Write out, word for word, only the data from its first line to the line containing "swapped | wałek".

[Opening INPUT DATA section]

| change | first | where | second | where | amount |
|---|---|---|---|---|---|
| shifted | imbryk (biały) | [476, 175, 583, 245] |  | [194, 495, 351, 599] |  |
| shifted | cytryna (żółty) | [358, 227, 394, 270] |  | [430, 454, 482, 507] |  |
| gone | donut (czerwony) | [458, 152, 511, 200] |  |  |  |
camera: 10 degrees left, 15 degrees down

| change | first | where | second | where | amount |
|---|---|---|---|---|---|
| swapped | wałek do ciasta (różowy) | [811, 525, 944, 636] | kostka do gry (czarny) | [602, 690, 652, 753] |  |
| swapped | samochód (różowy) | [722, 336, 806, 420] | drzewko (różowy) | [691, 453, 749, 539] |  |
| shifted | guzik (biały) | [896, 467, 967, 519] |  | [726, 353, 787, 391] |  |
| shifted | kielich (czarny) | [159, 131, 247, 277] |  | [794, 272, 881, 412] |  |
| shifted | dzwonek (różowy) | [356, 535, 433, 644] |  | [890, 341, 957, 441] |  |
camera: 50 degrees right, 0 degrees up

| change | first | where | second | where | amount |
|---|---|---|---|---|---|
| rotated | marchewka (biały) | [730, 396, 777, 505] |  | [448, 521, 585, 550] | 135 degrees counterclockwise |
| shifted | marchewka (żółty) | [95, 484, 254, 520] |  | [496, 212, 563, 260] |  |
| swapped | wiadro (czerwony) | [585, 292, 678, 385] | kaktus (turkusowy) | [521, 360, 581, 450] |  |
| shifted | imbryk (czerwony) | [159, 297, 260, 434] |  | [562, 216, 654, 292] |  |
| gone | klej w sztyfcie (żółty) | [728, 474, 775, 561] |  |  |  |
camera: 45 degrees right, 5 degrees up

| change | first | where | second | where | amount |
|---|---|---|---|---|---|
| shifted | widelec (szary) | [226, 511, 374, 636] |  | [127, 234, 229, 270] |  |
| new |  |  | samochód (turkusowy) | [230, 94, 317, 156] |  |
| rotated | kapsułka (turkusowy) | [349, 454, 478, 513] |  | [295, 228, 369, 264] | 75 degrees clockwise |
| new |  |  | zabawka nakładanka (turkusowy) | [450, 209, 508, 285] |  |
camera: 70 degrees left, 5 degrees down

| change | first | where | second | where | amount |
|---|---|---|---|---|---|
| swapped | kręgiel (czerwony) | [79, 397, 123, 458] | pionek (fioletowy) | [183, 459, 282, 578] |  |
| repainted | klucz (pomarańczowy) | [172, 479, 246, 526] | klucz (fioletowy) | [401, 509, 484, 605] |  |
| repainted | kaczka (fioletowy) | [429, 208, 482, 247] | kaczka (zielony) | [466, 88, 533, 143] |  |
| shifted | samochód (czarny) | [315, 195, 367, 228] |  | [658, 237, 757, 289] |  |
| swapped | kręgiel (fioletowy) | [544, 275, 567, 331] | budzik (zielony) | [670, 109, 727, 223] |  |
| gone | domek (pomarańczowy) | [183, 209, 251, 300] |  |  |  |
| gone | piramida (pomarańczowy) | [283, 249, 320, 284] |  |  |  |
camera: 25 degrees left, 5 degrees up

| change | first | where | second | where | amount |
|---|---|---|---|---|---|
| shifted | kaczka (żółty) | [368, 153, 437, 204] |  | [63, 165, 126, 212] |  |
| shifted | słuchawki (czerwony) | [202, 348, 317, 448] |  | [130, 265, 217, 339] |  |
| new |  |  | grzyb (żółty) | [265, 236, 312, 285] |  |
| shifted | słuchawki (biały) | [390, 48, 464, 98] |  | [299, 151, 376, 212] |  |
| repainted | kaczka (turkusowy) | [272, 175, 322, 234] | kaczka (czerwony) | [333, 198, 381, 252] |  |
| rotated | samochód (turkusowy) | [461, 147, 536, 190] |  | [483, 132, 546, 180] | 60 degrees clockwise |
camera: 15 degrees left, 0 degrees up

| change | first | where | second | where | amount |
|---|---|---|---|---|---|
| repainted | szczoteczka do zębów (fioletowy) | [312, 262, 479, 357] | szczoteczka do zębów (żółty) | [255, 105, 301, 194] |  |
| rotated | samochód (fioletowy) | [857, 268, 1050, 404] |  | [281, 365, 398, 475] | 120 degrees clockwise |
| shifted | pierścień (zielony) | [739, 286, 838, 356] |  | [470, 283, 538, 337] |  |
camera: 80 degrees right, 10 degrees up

[Closing INPUT DATA section]

◆ SOLVED EXERCISE:
| change | first | where | second | where | amount |
|---|---|---|---|---|---|
| shifted | imbryk (biały) | [476, 175, 583, 245] |  | [194, 495, 351, 599] |  |
| shifted | cytryna (żółty) | [358, 227, 394, 270] |  | [430, 454, 482, 507] |  |
| gone | donut (czerwony) | [458, 152, 511, 200] |  |  |  |
camera: 10 degrees left, 15 degrees down

| change | first | where | second | where | amount |
|---|---|---|---|---|---|
| swapped | wałek do ciasta (różowy) | [811, 525, 944, 636] | kostka do gry (czarny) | [602, 690, 652, 753] |  |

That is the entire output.